In the data below, begin at the line with "RGB3 pin G: D3 -> D4" and stop after the line with "RTC pin SCL: D3 -> D8"; output those lines exactly and no pictures.

Content revision data:
☆ ☆ ☆ ☆

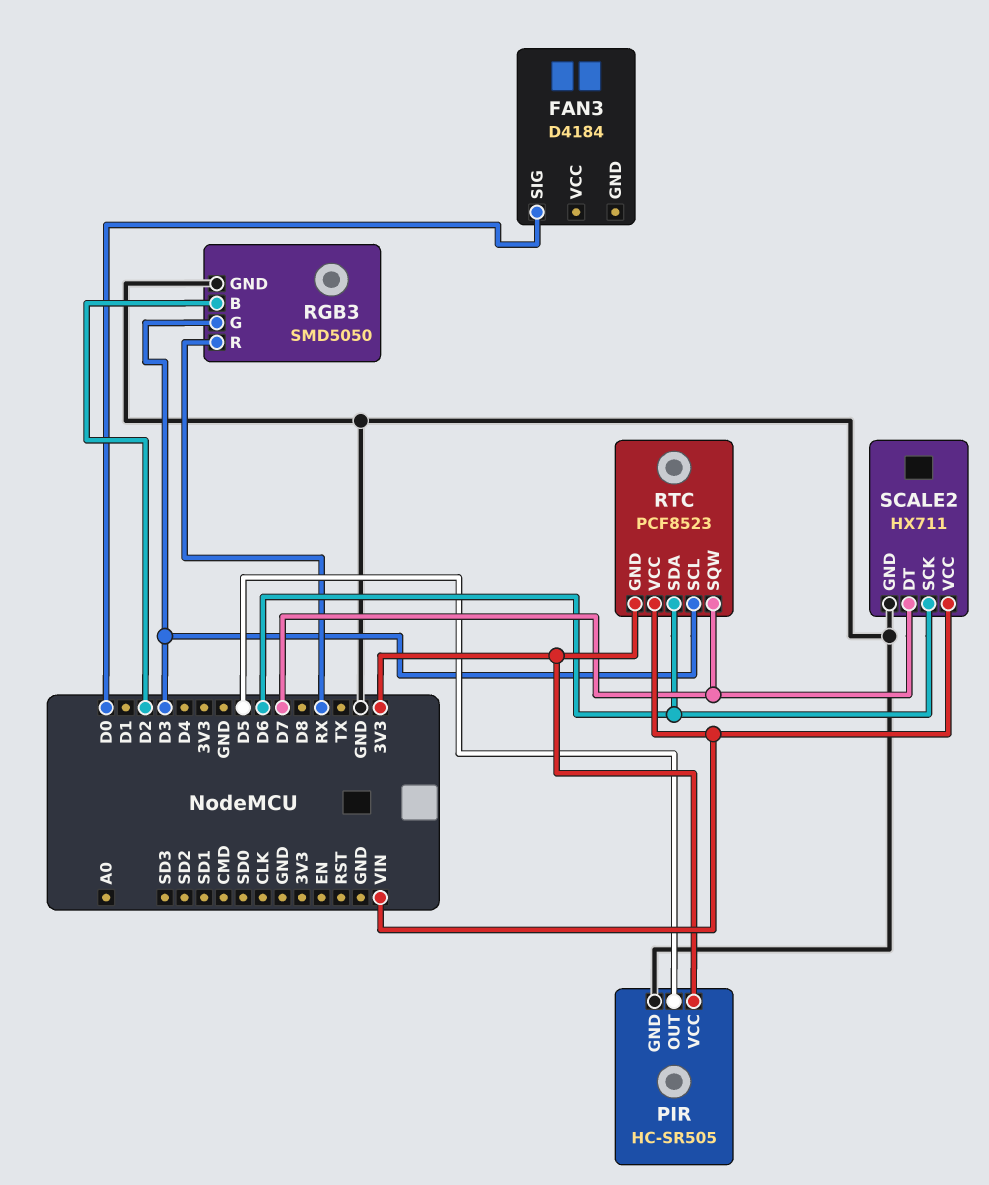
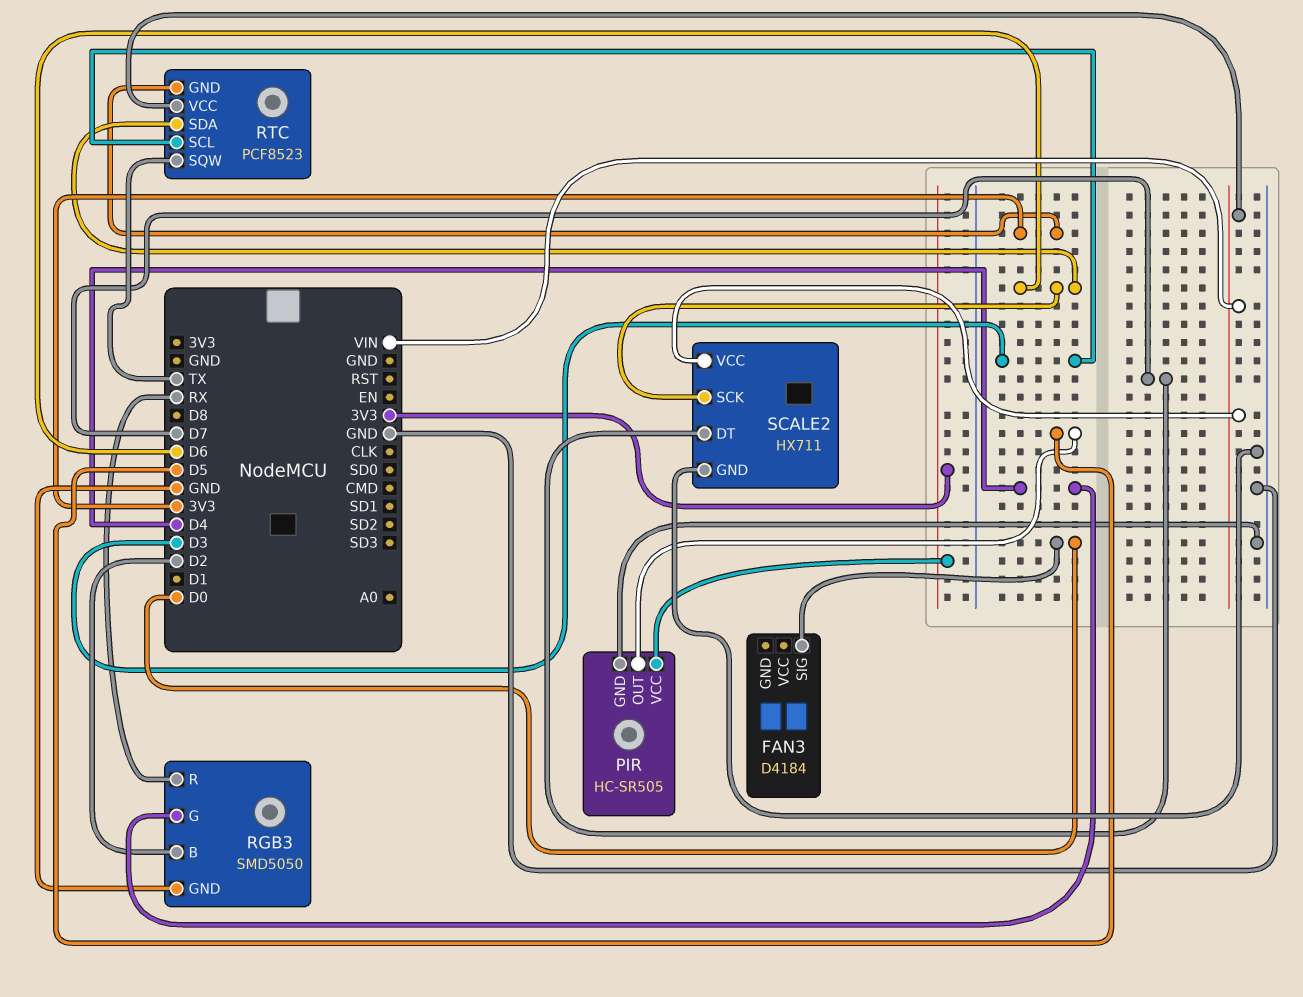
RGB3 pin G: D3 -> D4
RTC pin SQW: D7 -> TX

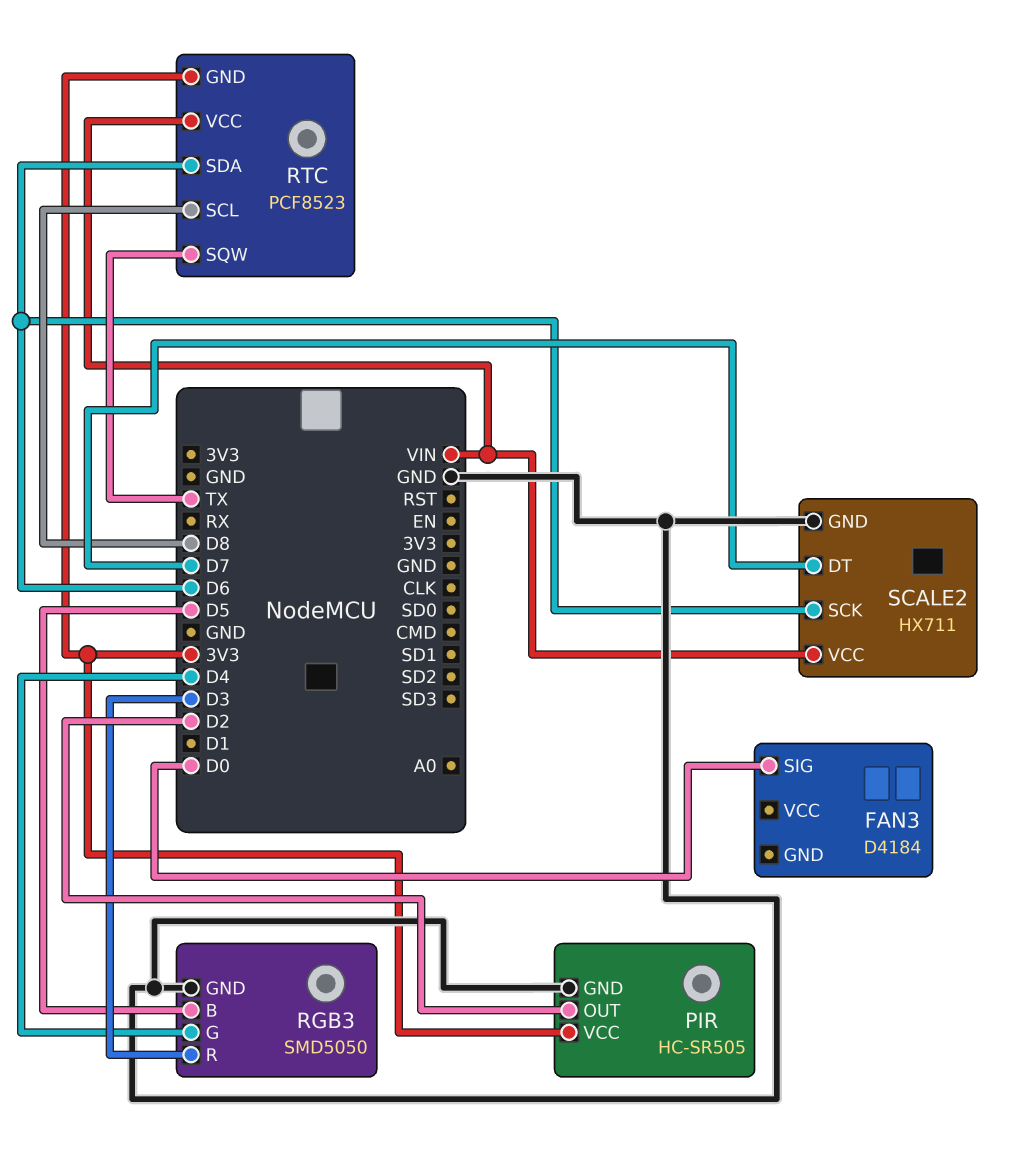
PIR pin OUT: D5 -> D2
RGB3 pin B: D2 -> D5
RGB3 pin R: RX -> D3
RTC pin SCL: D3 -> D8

☆ ☆ ☆ ☆

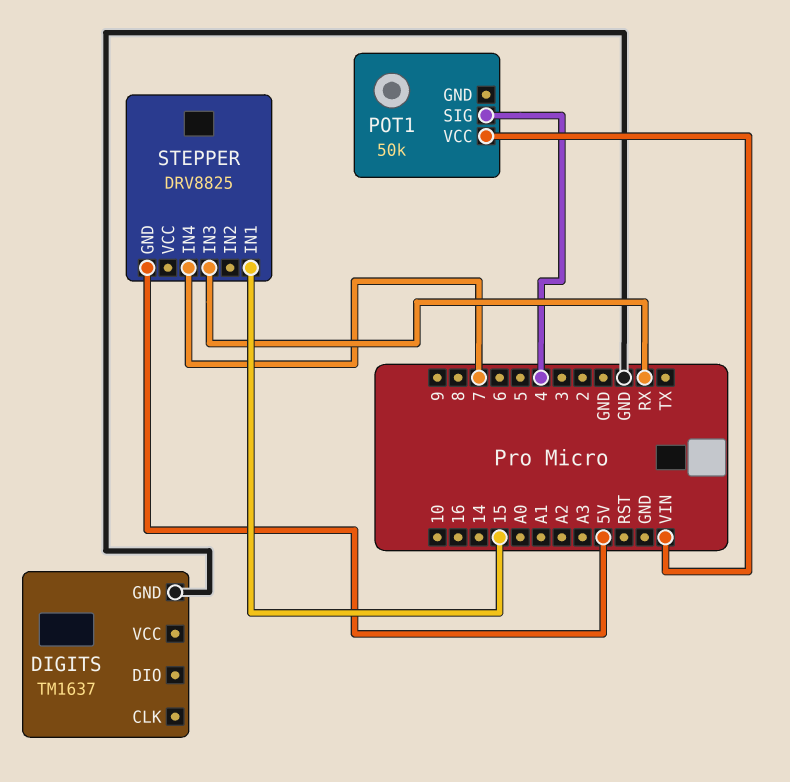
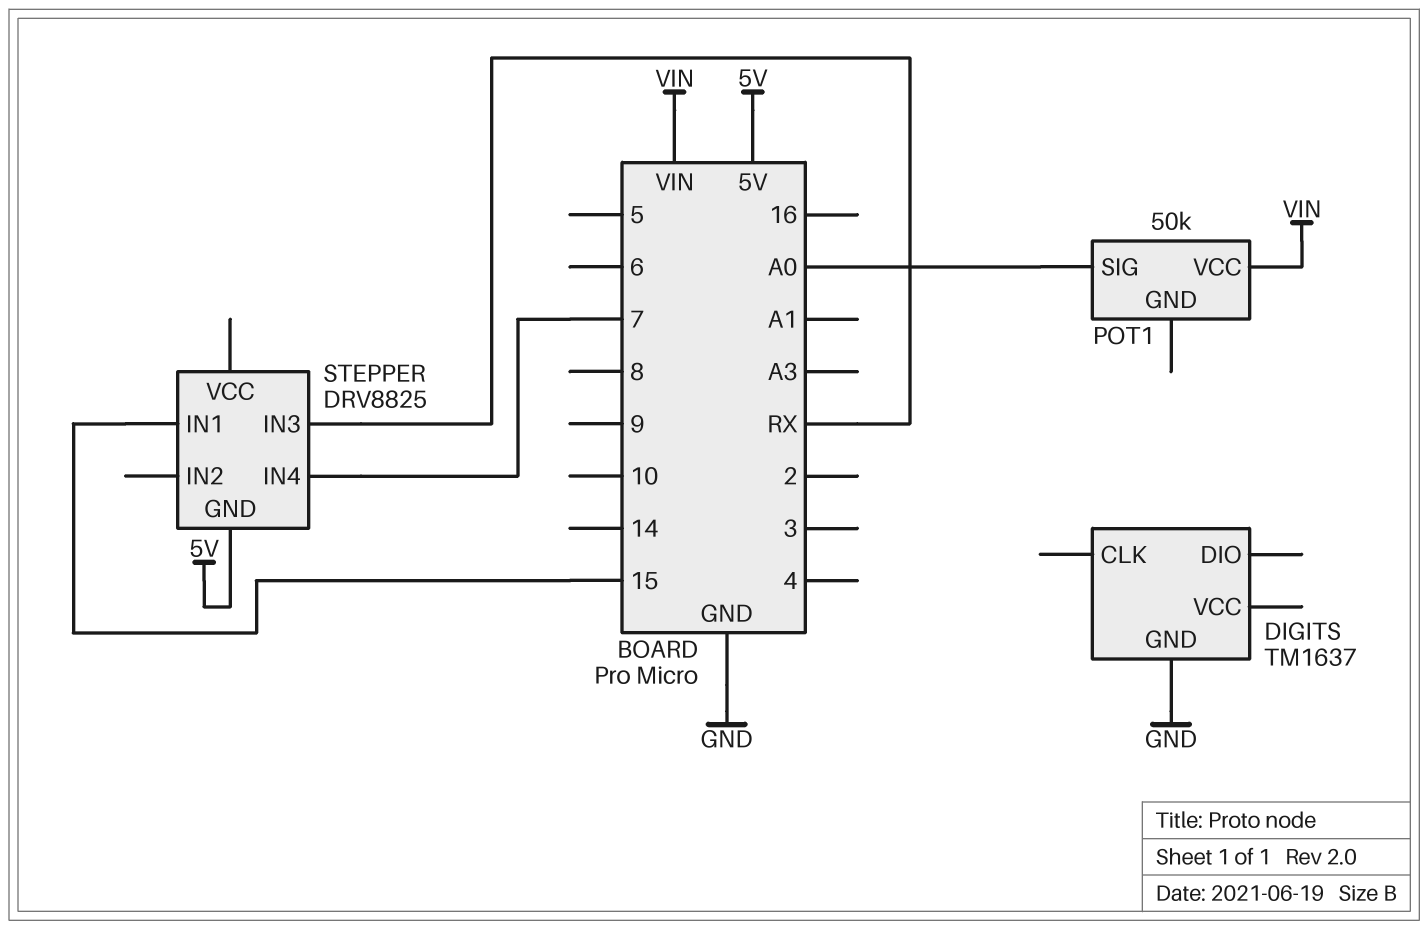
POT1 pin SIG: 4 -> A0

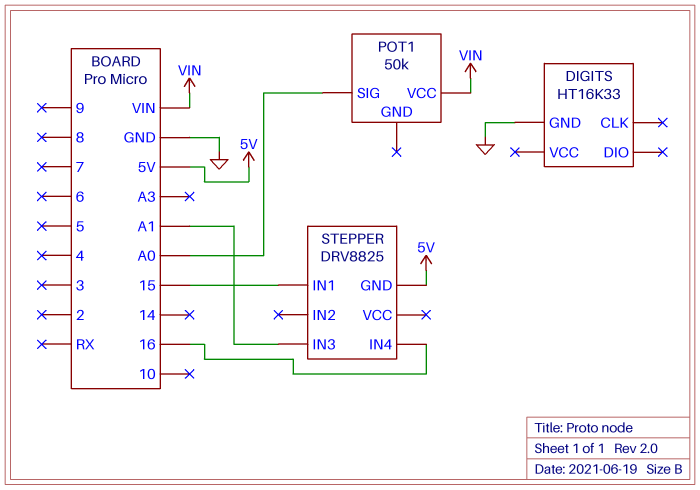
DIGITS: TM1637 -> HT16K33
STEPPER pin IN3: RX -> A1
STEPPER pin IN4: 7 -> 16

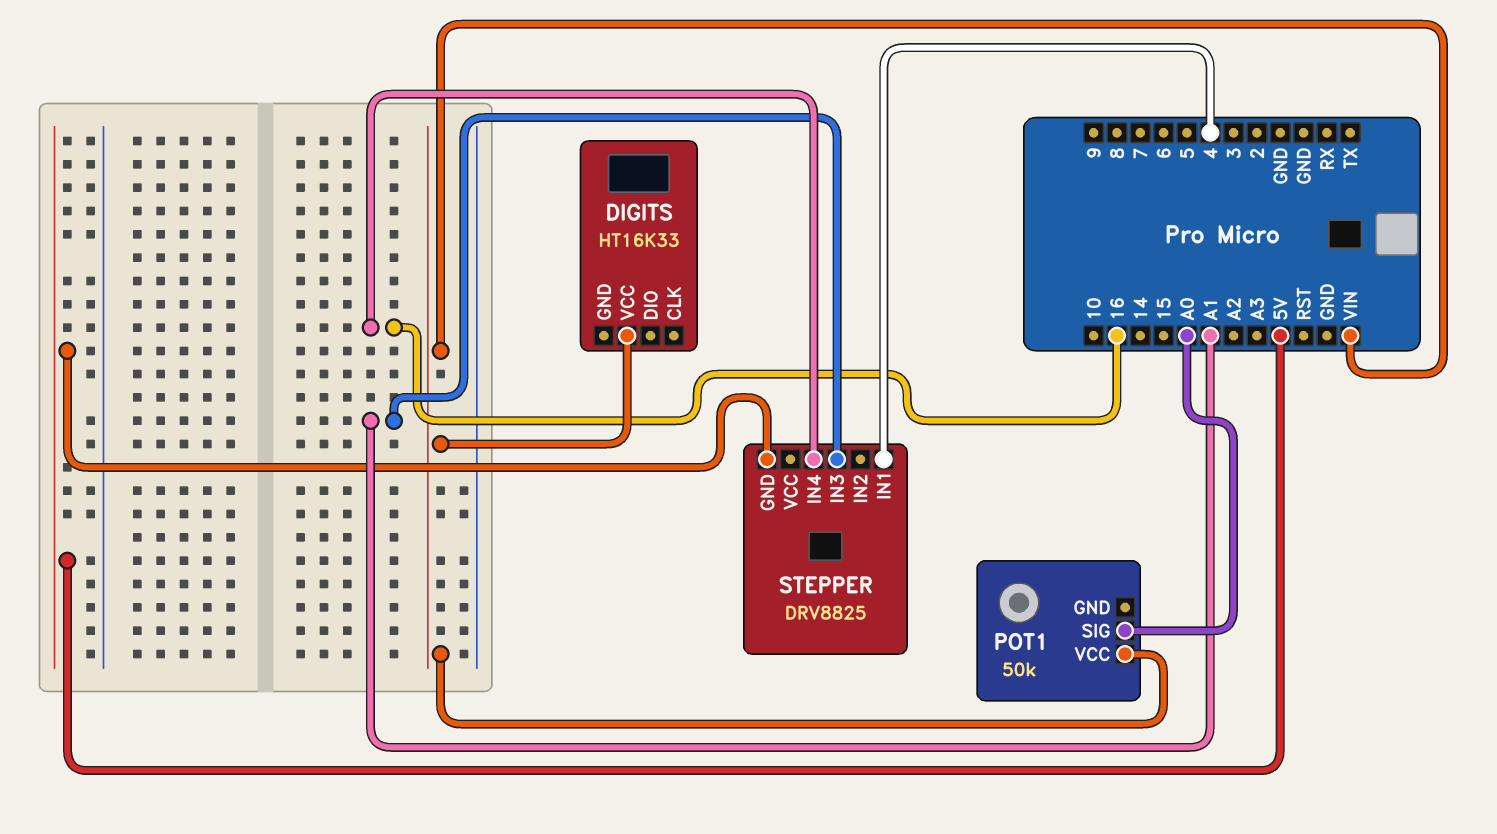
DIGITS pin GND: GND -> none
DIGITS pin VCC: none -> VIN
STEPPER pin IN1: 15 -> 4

☆ ☆ ☆ ☆

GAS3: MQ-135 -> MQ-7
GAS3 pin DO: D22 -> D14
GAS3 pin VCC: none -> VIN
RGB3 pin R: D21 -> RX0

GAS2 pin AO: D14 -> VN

☆ ☆ ☆ ☆

> **Written reply**:
RGB3 pin G: D3 -> D4
RTC pin SQW: D7 -> TX

PIR pin OUT: D5 -> D2
RGB3 pin B: D2 -> D5
RGB3 pin R: RX -> D3
RTC pin SCL: D3 -> D8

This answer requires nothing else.